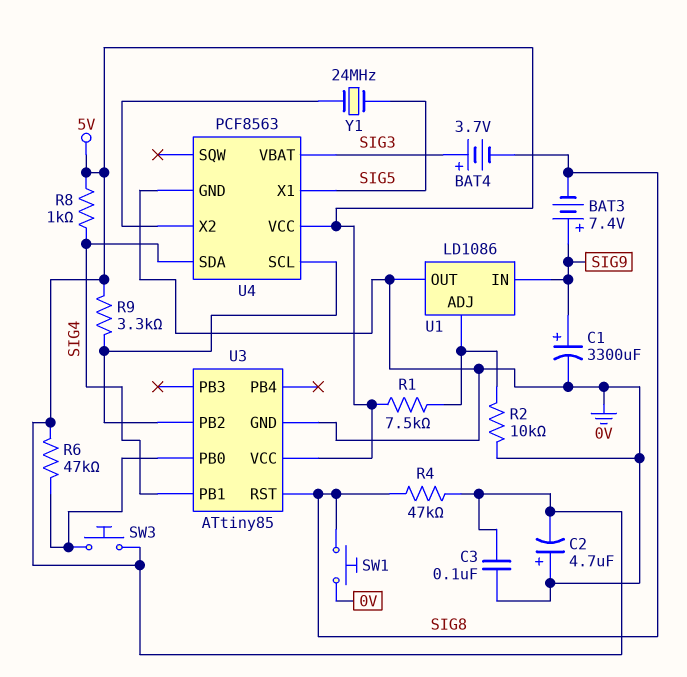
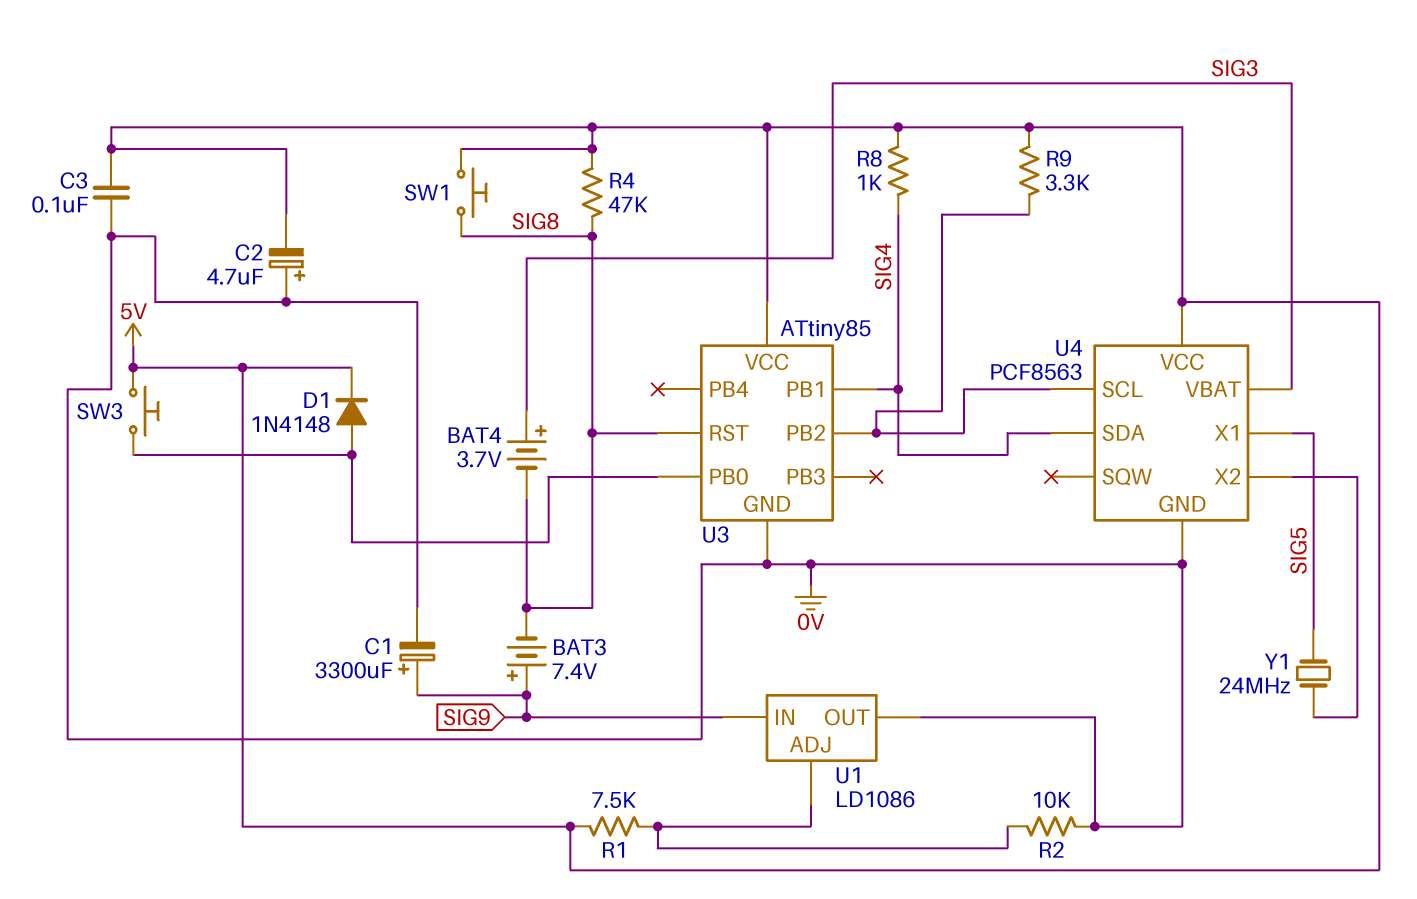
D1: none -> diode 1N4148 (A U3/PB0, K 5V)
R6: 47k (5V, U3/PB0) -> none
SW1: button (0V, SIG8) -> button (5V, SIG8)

---

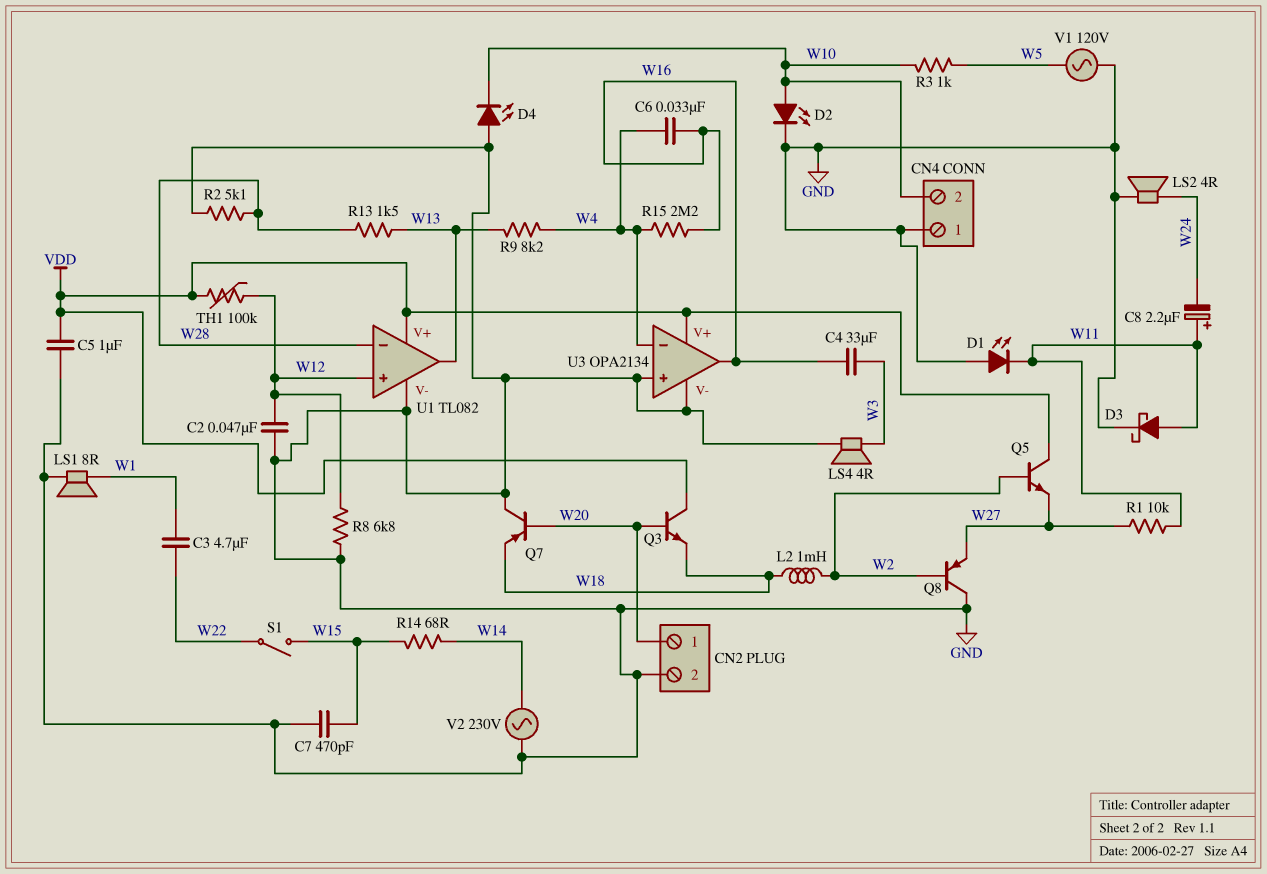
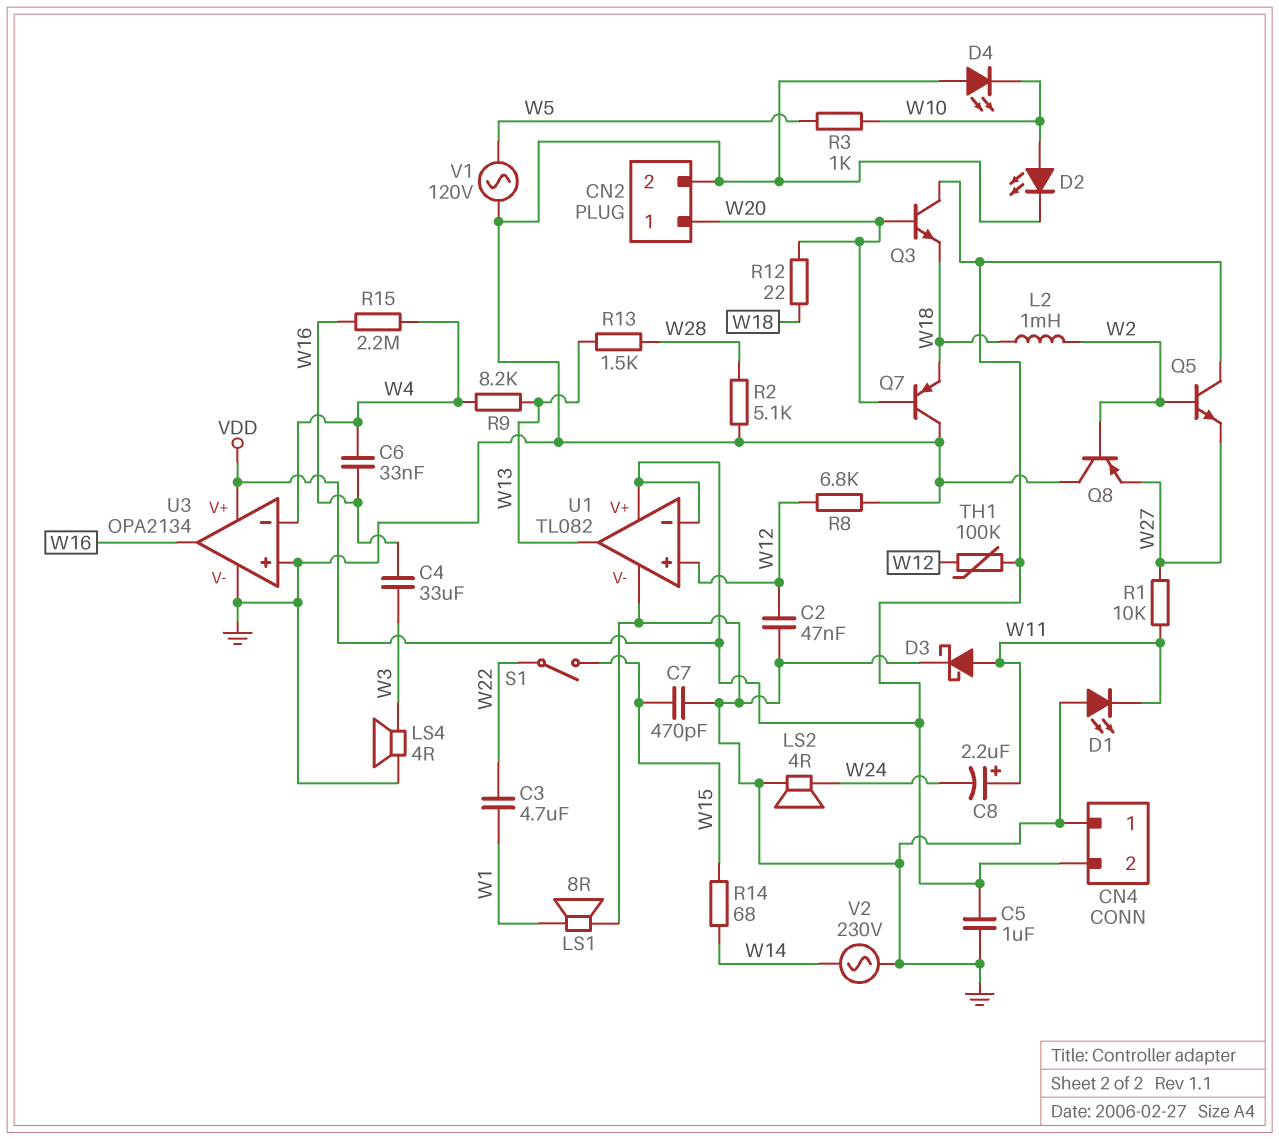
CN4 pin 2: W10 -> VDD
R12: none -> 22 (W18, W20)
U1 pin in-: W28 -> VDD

= How to complete this task =
In the records above, find the lines holding "none". Copy each one.

= Written solution =
D1: none -> diode 1N4148 (A U3/PB0, K 5V)
R6: 47k (5V, U3/PB0) -> none
R12: none -> 22 (W18, W20)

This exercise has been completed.